EXERCISE AIM: Pick out every line of the entries below where "plus" occurs, and copy those lines.

LISTED ENTRIES:
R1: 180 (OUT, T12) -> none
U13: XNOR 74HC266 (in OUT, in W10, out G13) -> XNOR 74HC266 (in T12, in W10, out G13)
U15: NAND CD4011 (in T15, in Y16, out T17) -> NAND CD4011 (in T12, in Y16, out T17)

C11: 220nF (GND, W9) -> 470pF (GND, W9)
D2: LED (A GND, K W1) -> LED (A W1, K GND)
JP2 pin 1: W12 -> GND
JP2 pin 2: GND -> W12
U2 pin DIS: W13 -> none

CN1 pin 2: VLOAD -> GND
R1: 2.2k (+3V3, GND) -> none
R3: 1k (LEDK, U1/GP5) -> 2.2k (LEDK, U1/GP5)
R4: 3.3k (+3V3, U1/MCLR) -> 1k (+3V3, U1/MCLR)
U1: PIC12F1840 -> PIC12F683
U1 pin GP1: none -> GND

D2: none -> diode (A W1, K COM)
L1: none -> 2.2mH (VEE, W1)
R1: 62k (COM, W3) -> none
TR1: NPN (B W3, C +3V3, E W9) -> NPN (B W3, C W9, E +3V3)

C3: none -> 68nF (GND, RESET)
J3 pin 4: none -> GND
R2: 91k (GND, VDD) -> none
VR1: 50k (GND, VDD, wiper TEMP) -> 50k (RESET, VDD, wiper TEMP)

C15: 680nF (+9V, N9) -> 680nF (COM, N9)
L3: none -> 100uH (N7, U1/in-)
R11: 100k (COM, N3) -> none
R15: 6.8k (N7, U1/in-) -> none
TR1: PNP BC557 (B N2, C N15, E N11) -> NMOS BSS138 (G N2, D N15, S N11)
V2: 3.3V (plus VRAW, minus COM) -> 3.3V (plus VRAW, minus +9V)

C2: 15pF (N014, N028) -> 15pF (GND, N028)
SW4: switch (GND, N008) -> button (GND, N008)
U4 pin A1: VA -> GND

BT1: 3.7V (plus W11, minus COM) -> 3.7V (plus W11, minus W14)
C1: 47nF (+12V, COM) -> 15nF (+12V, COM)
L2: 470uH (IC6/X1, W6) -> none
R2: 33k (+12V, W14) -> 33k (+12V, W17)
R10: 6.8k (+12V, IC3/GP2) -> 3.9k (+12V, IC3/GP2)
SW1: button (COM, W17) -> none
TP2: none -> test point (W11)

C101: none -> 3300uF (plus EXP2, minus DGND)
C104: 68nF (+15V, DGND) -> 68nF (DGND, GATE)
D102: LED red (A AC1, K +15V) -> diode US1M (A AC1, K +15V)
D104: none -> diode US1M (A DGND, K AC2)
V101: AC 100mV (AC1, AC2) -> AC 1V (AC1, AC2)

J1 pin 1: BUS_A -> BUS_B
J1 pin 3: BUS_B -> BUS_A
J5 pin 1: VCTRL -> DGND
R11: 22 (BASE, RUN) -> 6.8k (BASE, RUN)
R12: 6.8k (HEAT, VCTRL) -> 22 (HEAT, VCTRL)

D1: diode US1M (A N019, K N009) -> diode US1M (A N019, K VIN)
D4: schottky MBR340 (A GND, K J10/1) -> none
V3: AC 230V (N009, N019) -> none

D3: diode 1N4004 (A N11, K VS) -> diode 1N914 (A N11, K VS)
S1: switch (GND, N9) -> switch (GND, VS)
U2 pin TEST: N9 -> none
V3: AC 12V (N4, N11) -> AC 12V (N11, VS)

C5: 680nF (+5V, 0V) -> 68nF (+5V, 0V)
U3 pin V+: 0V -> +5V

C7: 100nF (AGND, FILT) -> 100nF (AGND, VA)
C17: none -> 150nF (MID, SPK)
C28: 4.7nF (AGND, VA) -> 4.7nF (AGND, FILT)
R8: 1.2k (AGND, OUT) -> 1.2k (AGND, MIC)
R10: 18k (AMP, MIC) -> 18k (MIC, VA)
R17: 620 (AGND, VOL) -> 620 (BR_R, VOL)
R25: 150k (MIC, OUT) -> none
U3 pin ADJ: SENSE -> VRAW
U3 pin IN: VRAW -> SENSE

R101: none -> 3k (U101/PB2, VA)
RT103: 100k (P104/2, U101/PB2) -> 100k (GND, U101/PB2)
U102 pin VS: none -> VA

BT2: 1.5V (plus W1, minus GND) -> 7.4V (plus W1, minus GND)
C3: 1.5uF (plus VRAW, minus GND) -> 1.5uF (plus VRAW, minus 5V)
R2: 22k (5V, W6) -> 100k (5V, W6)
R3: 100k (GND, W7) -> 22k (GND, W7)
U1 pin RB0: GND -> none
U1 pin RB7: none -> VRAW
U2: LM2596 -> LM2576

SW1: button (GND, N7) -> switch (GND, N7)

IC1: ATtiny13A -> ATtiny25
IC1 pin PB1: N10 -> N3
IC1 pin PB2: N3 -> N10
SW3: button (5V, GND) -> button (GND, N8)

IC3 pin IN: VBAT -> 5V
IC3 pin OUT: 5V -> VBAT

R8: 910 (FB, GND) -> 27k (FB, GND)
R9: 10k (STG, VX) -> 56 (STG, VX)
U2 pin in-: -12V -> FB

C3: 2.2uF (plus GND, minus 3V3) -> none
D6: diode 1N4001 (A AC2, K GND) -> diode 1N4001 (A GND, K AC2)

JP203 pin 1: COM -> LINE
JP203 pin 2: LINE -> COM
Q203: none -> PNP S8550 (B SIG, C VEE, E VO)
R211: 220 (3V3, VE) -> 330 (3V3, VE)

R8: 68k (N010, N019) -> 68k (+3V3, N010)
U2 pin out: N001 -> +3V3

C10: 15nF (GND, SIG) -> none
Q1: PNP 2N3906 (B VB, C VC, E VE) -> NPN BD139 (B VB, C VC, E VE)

FINISHED EXERCISE:
V2: 3.3V (plus VRAW, minus COM) -> 3.3V (plus VRAW, minus +9V)
BT1: 3.7V (plus W11, minus COM) -> 3.7V (plus W11, minus W14)
C101: none -> 3300uF (plus EXP2, minus DGND)
BT2: 1.5V (plus W1, minus GND) -> 7.4V (plus W1, minus GND)
C3: 1.5uF (plus VRAW, minus GND) -> 1.5uF (plus VRAW, minus 5V)
C3: 2.2uF (plus GND, minus 3V3) -> none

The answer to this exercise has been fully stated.